Activity | Lines with "verde": state how many there are in the records below, and nothing else.

== Segment start ==

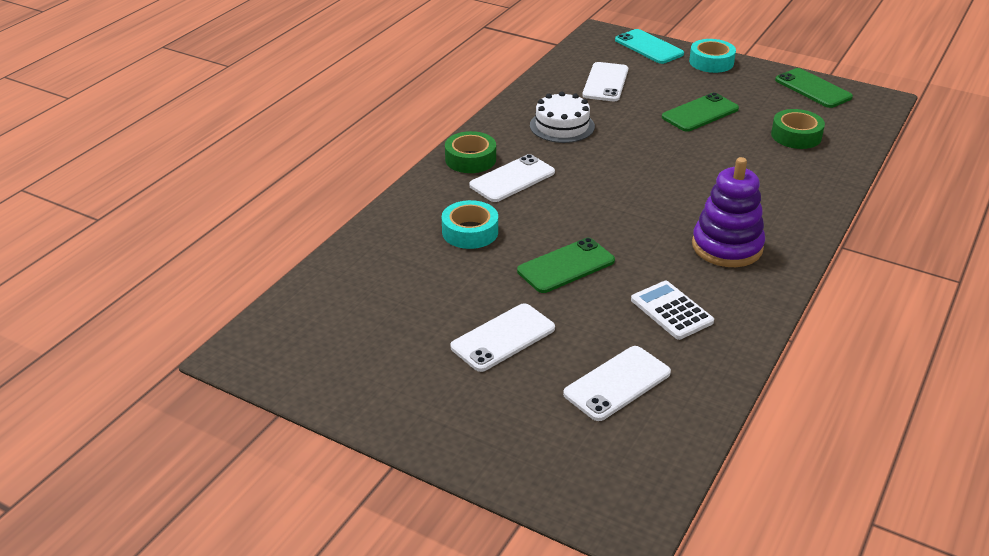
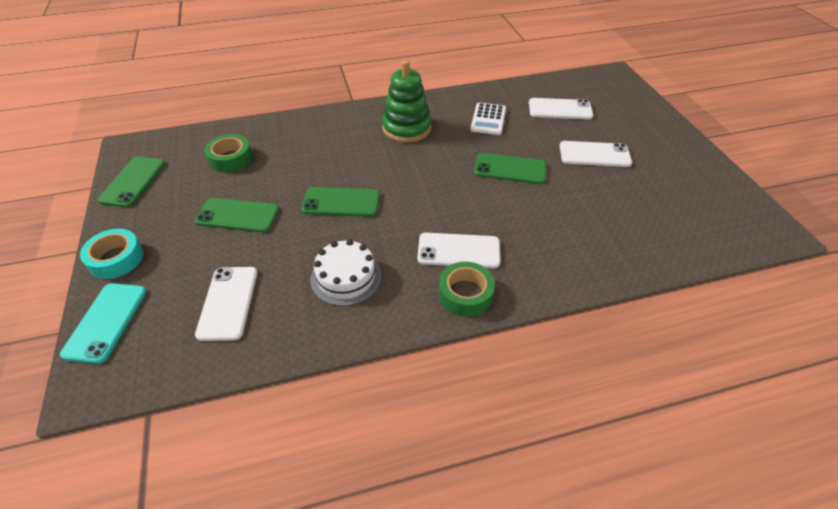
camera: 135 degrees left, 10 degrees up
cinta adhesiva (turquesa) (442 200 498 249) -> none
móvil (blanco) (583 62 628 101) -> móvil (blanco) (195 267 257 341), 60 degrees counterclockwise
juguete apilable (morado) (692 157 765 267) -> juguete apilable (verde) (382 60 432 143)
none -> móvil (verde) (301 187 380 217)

== Segment end ==

Exercise solution | 2